**Collected data entries**
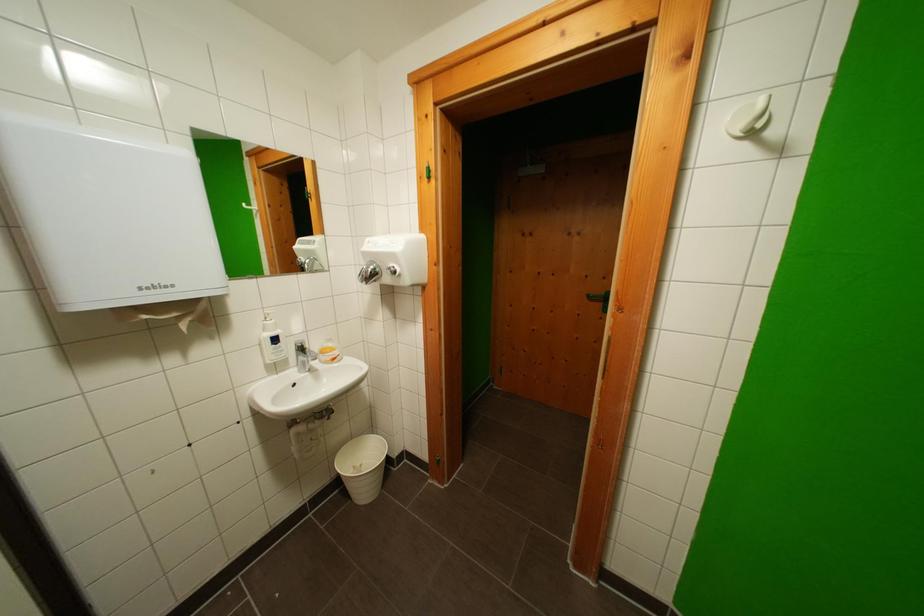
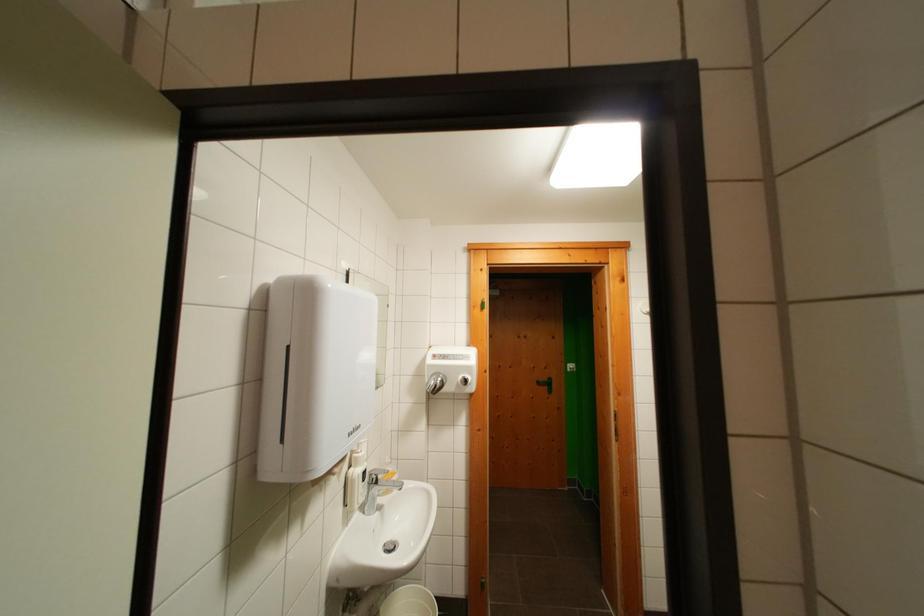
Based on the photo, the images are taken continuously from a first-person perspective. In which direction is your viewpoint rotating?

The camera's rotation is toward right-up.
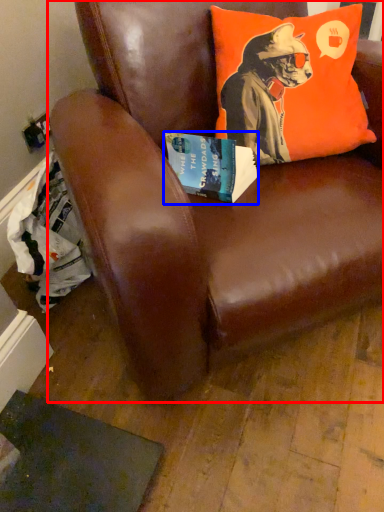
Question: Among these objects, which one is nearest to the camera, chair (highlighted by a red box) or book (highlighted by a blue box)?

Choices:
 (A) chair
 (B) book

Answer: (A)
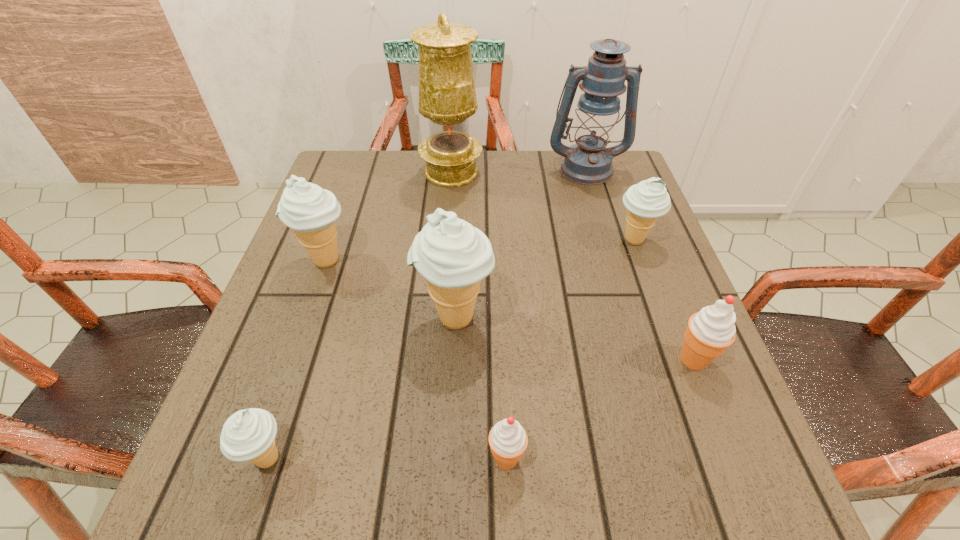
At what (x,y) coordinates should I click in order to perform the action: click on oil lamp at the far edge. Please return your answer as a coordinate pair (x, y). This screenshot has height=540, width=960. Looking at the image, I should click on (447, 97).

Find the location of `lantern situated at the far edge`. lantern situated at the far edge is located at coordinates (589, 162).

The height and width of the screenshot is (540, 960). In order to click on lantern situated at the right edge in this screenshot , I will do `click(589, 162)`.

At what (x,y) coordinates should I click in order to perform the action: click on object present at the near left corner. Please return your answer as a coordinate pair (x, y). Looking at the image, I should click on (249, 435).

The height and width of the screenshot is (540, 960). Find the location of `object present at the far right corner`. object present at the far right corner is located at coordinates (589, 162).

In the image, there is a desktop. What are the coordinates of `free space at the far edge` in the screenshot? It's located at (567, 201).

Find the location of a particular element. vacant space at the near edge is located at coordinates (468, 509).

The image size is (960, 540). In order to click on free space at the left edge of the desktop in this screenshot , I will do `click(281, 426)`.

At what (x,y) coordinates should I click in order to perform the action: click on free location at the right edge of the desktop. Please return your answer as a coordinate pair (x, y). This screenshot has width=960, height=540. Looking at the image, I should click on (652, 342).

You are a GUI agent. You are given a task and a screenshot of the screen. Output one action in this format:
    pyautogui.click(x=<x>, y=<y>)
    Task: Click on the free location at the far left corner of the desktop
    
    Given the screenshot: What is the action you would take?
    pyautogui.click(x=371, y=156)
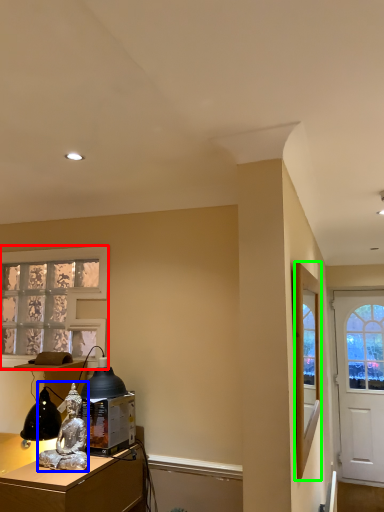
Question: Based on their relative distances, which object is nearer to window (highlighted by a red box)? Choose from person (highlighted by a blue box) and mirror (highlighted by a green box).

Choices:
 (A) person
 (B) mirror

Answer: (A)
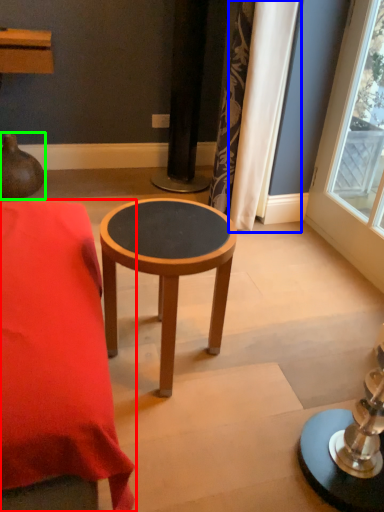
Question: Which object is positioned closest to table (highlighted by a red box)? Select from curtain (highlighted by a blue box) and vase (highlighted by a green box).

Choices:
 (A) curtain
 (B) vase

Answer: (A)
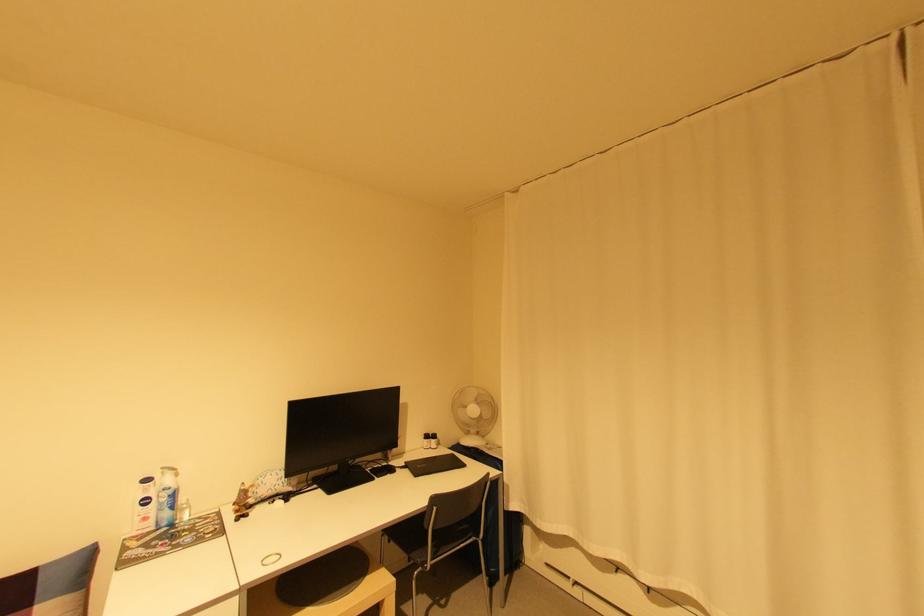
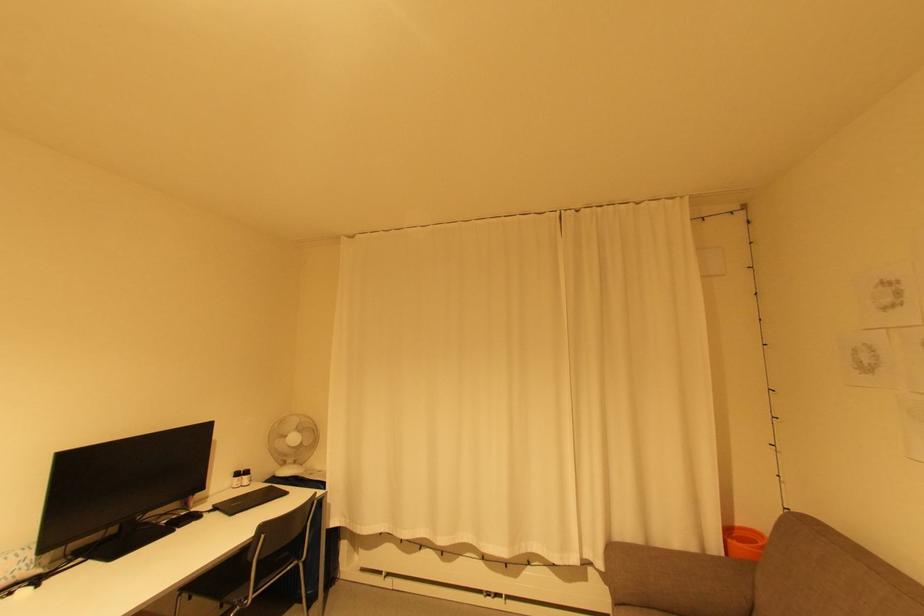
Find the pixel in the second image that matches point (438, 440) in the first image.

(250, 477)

**What needs to be done**
Reproduce every one of the entries above word for word, omitting the pictures.

**Solution to this exercise**
Based on the photo, the images are taken continuously from a first-person perspective. In which direction is your viewpoint rotating?

The camera's rotation is toward right-up.
Question: Among these objects, which one is nearest to the camera, chair (highlighted by a red box) or book (highlighted by a blue box)?

Choices:
 (A) chair
 (B) book

Answer: (A)
At what (x,y) coordinates should I click in order to perform the action: click on oil lamp at the far edge. Please return your answer as a coordinate pair (x, y). This screenshot has height=540, width=960. Looking at the image, I should click on (447, 97).

Find the location of `lantern situated at the far edge`. lantern situated at the far edge is located at coordinates (589, 162).

The height and width of the screenshot is (540, 960). In order to click on lantern situated at the right edge in this screenshot , I will do `click(589, 162)`.

At what (x,y) coordinates should I click in order to perform the action: click on object present at the near left corner. Please return your answer as a coordinate pair (x, y). Looking at the image, I should click on (249, 435).

The height and width of the screenshot is (540, 960). Find the location of `object present at the far right corner`. object present at the far right corner is located at coordinates (589, 162).

In the image, there is a desktop. What are the coordinates of `free space at the far edge` in the screenshot? It's located at (567, 201).

Find the location of a particular element. vacant space at the near edge is located at coordinates (468, 509).

The image size is (960, 540). In order to click on free space at the left edge of the desktop in this screenshot , I will do `click(281, 426)`.

At what (x,y) coordinates should I click in order to perform the action: click on free location at the right edge of the desktop. Please return your answer as a coordinate pair (x, y). This screenshot has width=960, height=540. Looking at the image, I should click on (652, 342).

You are a GUI agent. You are given a task and a screenshot of the screen. Output one action in this format:
    pyautogui.click(x=<x>, y=<y>)
    Task: Click on the free location at the far left corner of the desktop
    
    Given the screenshot: What is the action you would take?
    pyautogui.click(x=371, y=156)
Question: Based on their relative distances, which object is nearer to window (highlighted by a red box)? Choose from person (highlighted by a blue box) and mirror (highlighted by a green box).

Choices:
 (A) person
 (B) mirror

Answer: (A)
Question: Which object is positioned closest to table (highlighted by a red box)? Select from curtain (highlighted by a blue box) and vase (highlighted by a green box).

Choices:
 (A) curtain
 (B) vase

Answer: (A)
Find the pixel in the second image that matches point (438, 440) in the first image.

(250, 477)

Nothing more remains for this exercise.